Supplied material:

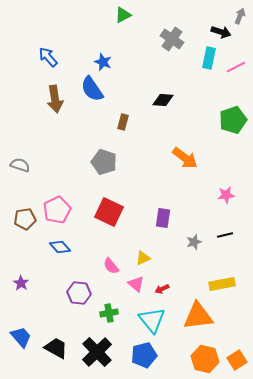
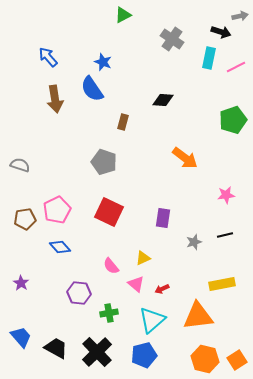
gray arrow: rotated 56 degrees clockwise
cyan triangle: rotated 28 degrees clockwise
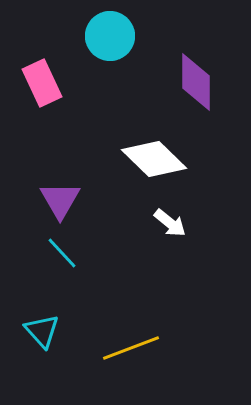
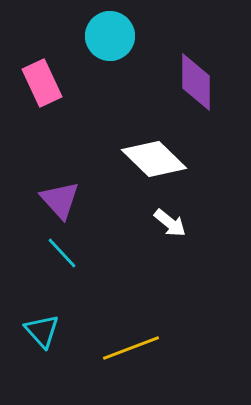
purple triangle: rotated 12 degrees counterclockwise
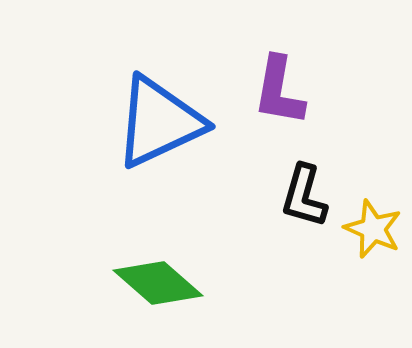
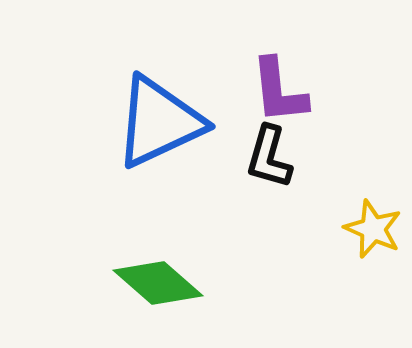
purple L-shape: rotated 16 degrees counterclockwise
black L-shape: moved 35 px left, 39 px up
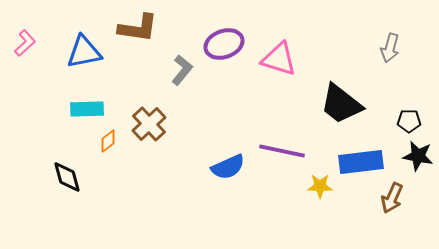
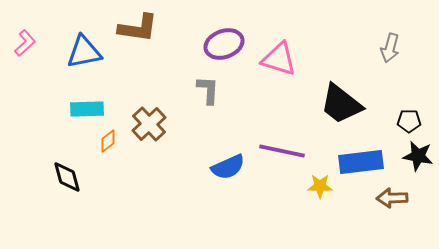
gray L-shape: moved 26 px right, 20 px down; rotated 36 degrees counterclockwise
brown arrow: rotated 64 degrees clockwise
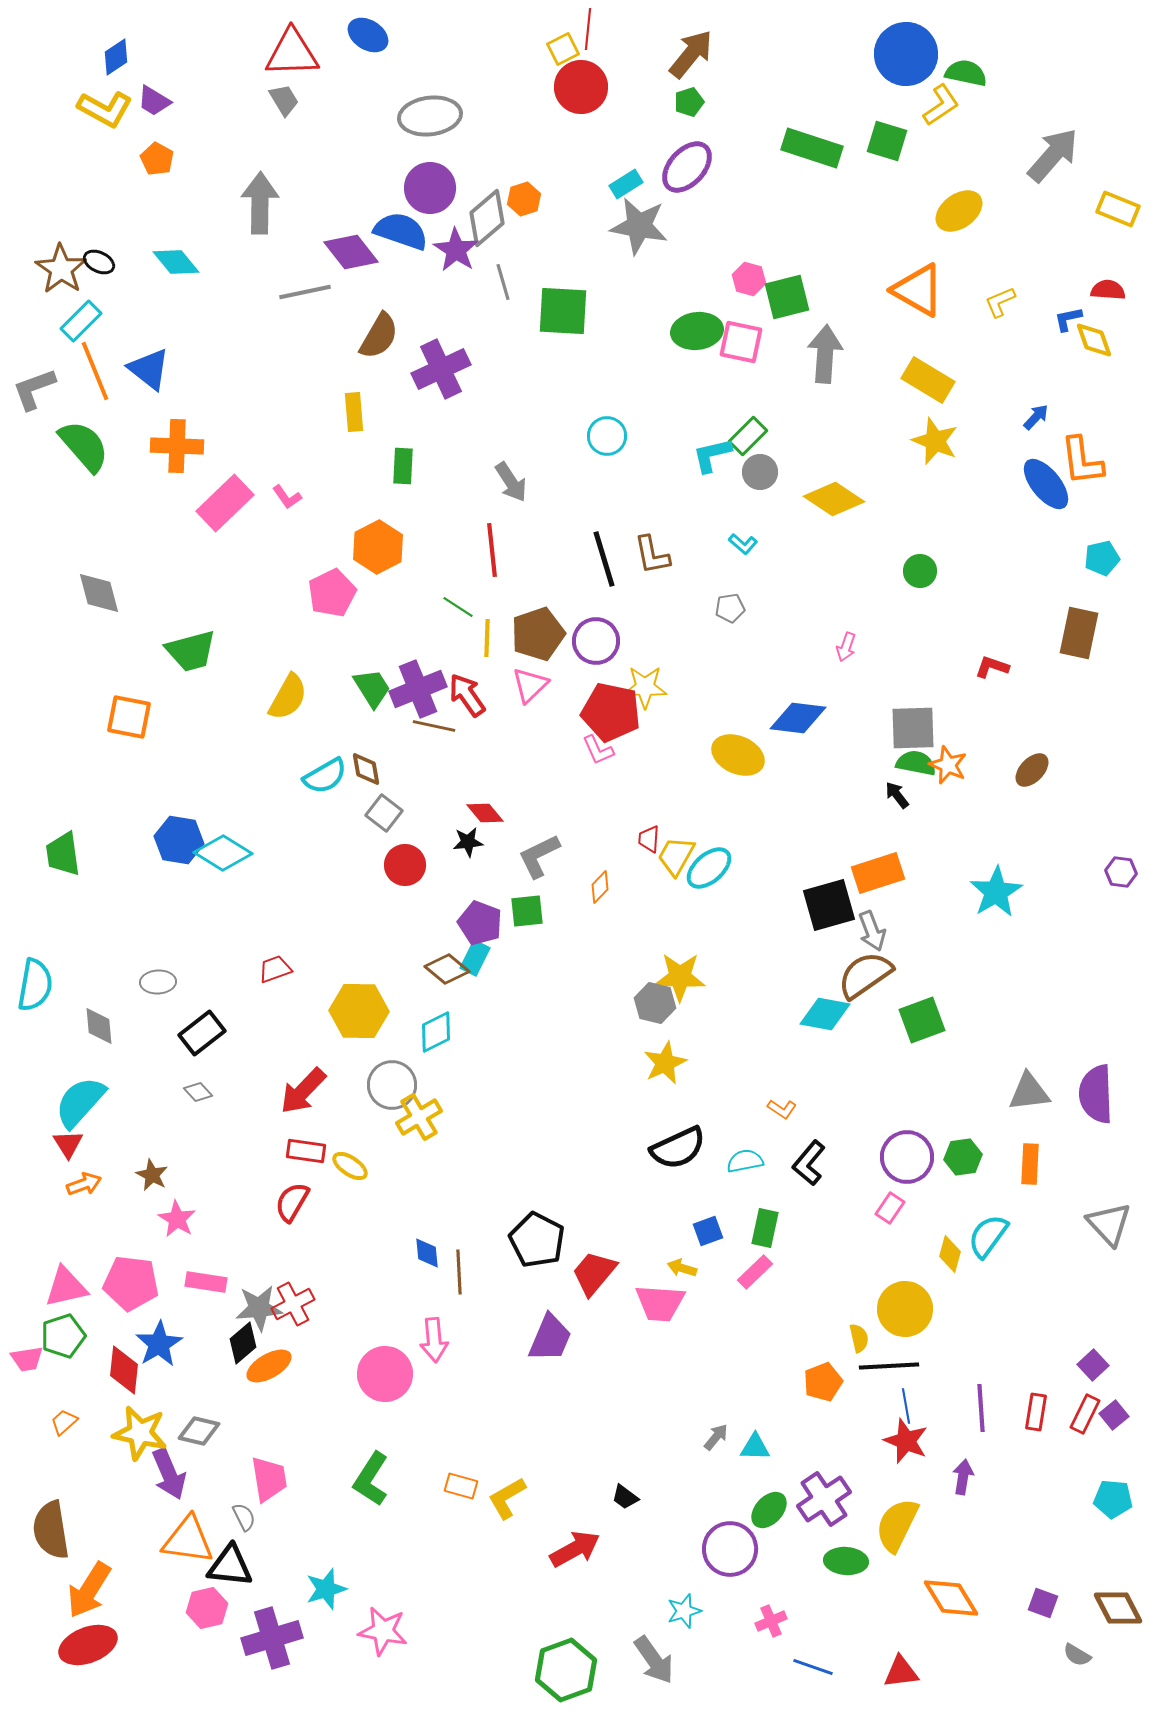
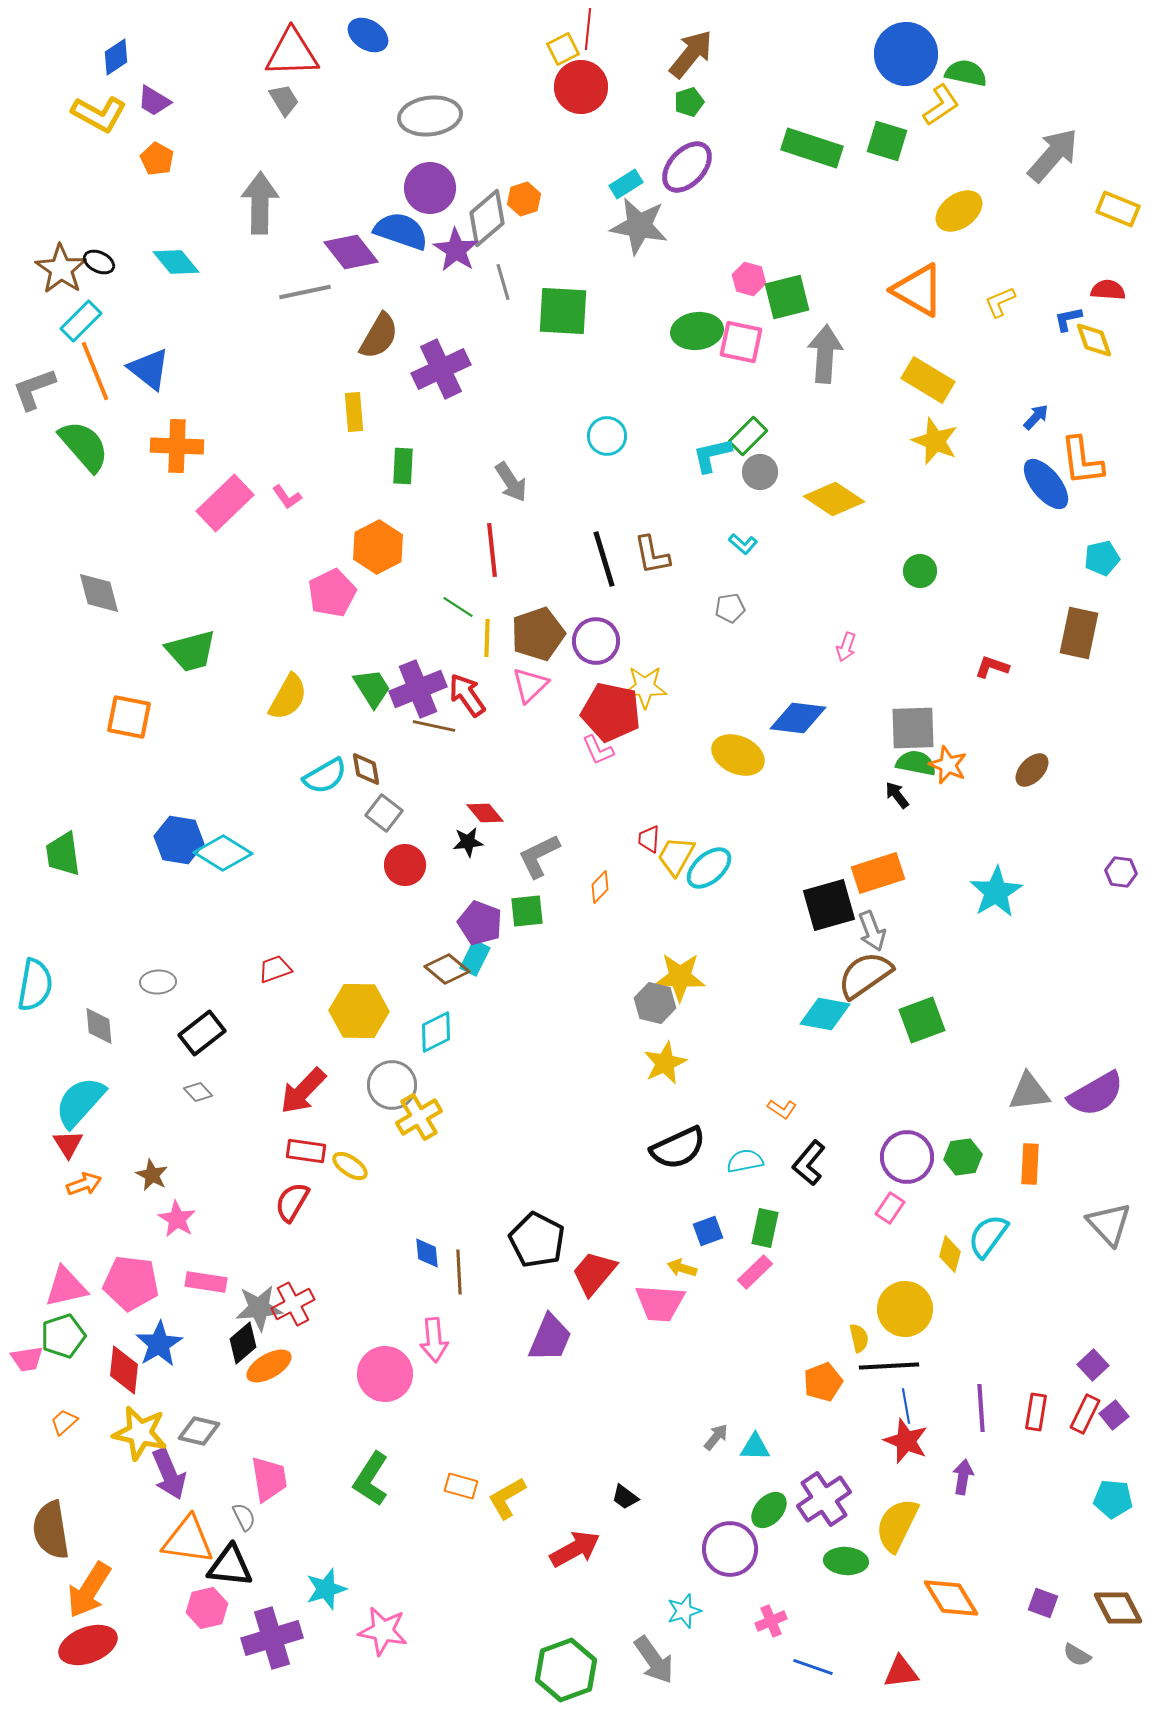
yellow L-shape at (105, 109): moved 6 px left, 5 px down
purple semicircle at (1096, 1094): rotated 118 degrees counterclockwise
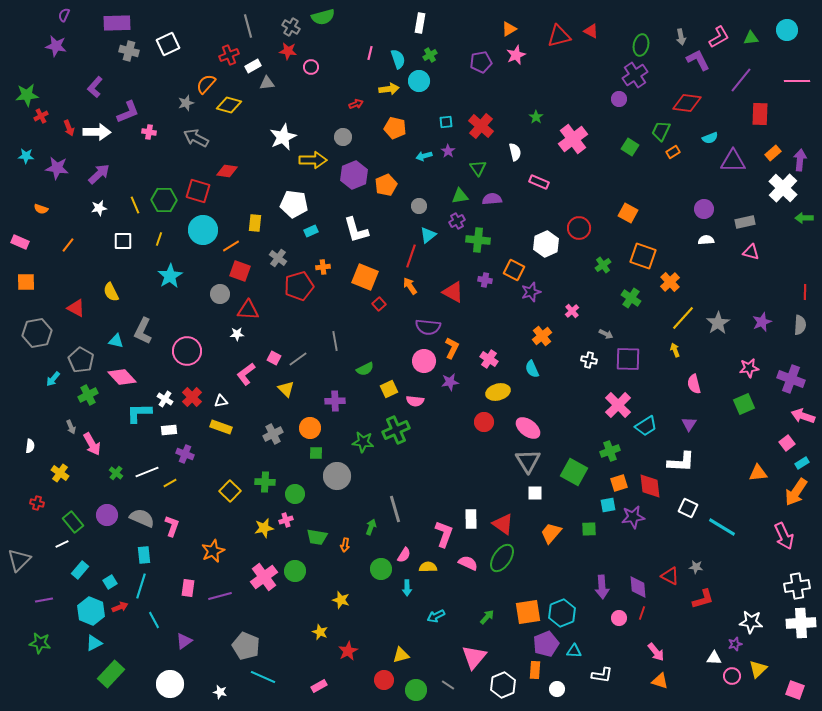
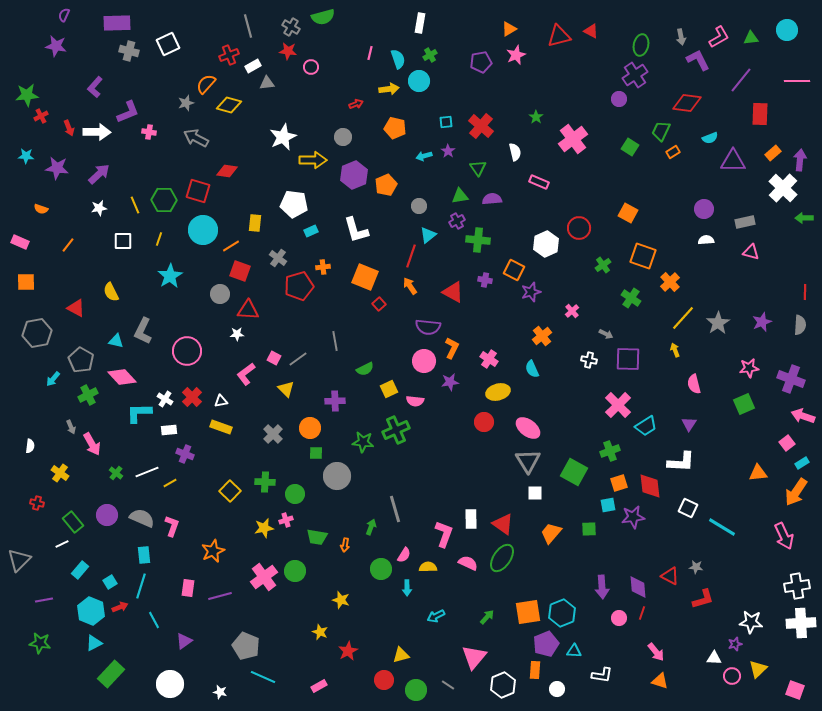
gray cross at (273, 434): rotated 18 degrees counterclockwise
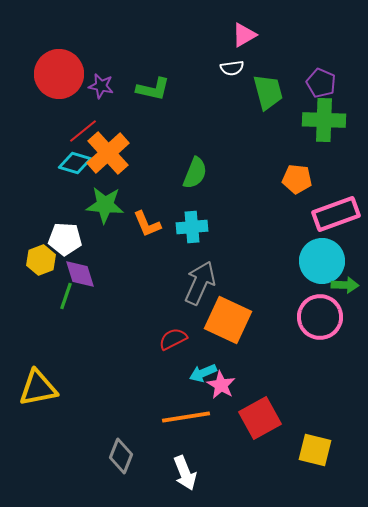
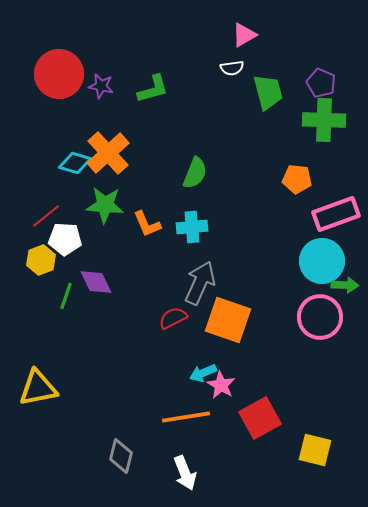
green L-shape: rotated 28 degrees counterclockwise
red line: moved 37 px left, 85 px down
purple diamond: moved 16 px right, 8 px down; rotated 8 degrees counterclockwise
orange square: rotated 6 degrees counterclockwise
red semicircle: moved 21 px up
gray diamond: rotated 8 degrees counterclockwise
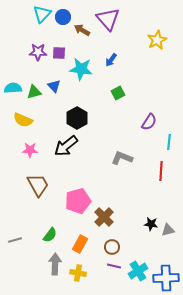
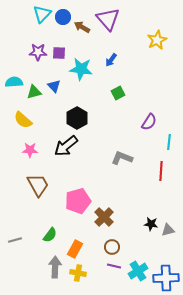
brown arrow: moved 3 px up
cyan semicircle: moved 1 px right, 6 px up
yellow semicircle: rotated 18 degrees clockwise
orange rectangle: moved 5 px left, 5 px down
gray arrow: moved 3 px down
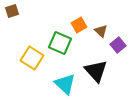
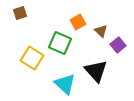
brown square: moved 8 px right, 2 px down
orange square: moved 1 px left, 3 px up
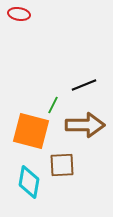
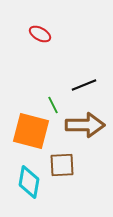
red ellipse: moved 21 px right, 20 px down; rotated 20 degrees clockwise
green line: rotated 54 degrees counterclockwise
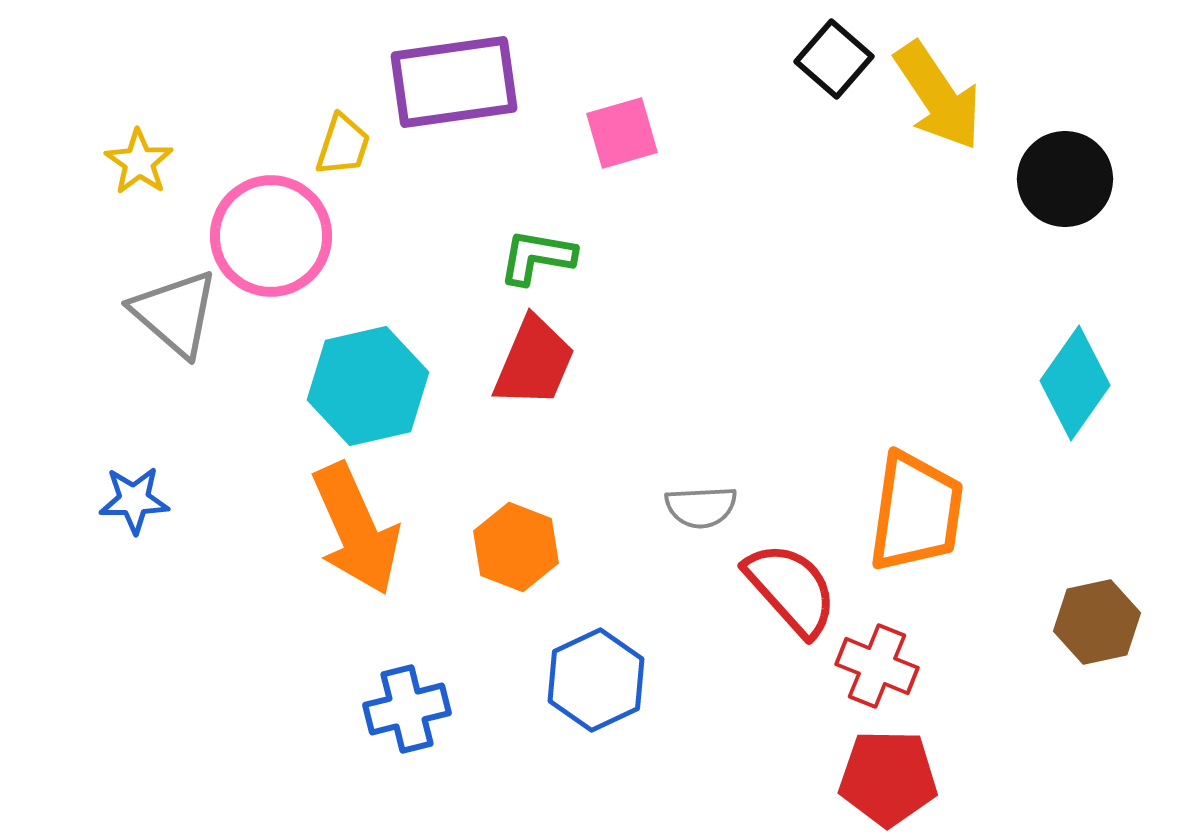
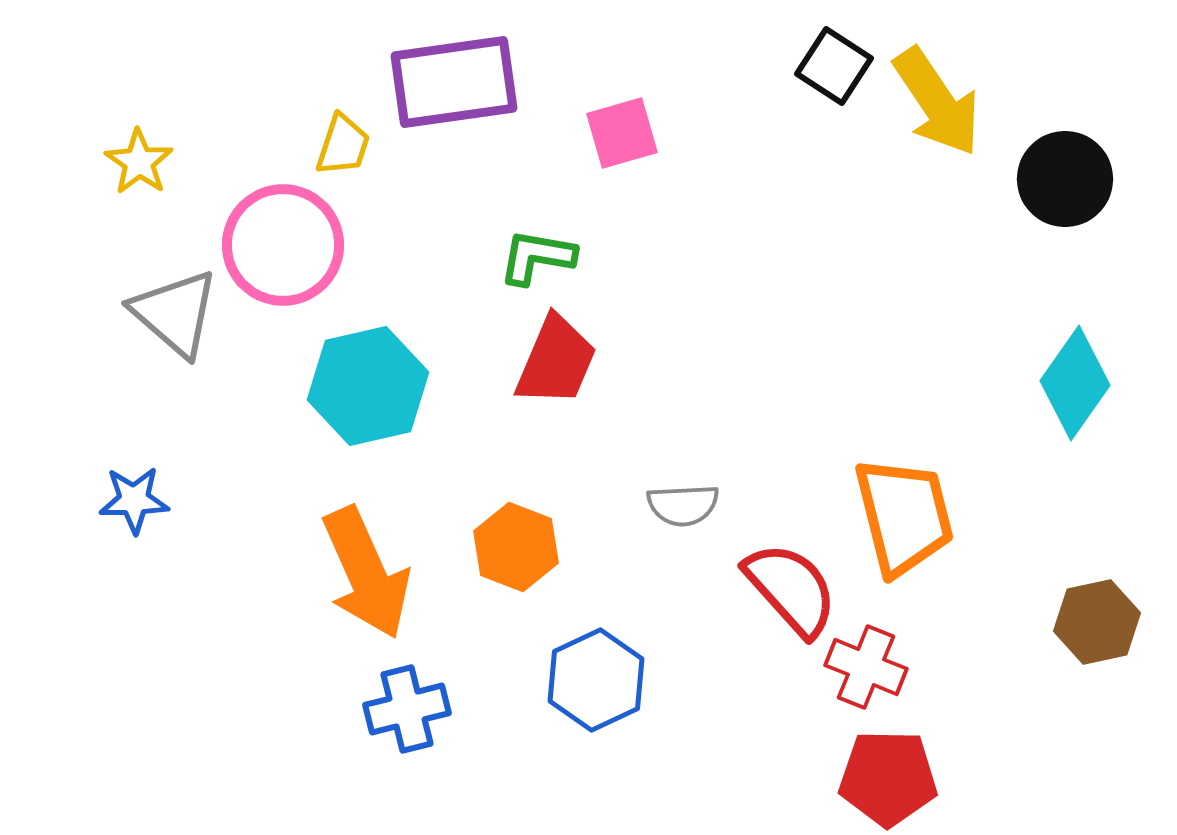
black square: moved 7 px down; rotated 8 degrees counterclockwise
yellow arrow: moved 1 px left, 6 px down
pink circle: moved 12 px right, 9 px down
red trapezoid: moved 22 px right, 1 px up
gray semicircle: moved 18 px left, 2 px up
orange trapezoid: moved 12 px left, 4 px down; rotated 22 degrees counterclockwise
orange arrow: moved 10 px right, 44 px down
red cross: moved 11 px left, 1 px down
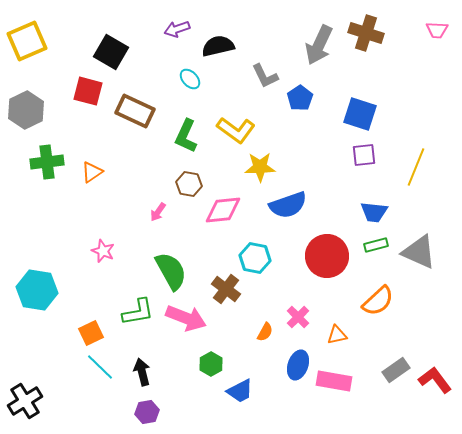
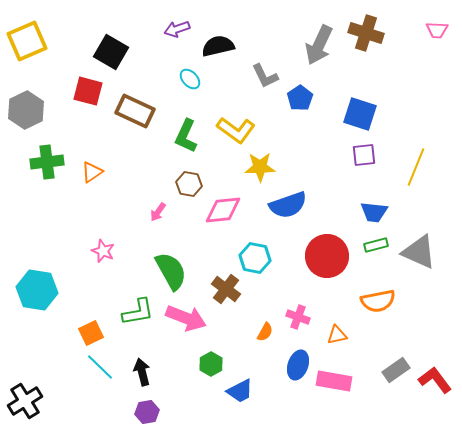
orange semicircle at (378, 301): rotated 32 degrees clockwise
pink cross at (298, 317): rotated 25 degrees counterclockwise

Task description:
"orange square: moved 1 px left, 3 px up" marks the first line to be returned; return exactly that line and every line after it through the last line of the listing, omitting pictures.

Completed task:
orange square: moved 1 px left, 3 px up
red ellipse: moved 21 px right, 20 px down; rotated 20 degrees clockwise
green line: rotated 54 degrees counterclockwise
black square: moved 7 px down; rotated 8 degrees counterclockwise
yellow arrow: moved 1 px left, 6 px down
pink circle: moved 12 px right, 9 px down
red trapezoid: moved 22 px right, 1 px up
gray semicircle: moved 18 px left, 2 px up
orange trapezoid: moved 12 px left, 4 px down; rotated 22 degrees counterclockwise
orange arrow: moved 10 px right, 44 px down
red cross: moved 11 px left, 1 px down
orange semicircle at (378, 301): rotated 32 degrees clockwise
pink cross at (298, 317): rotated 25 degrees counterclockwise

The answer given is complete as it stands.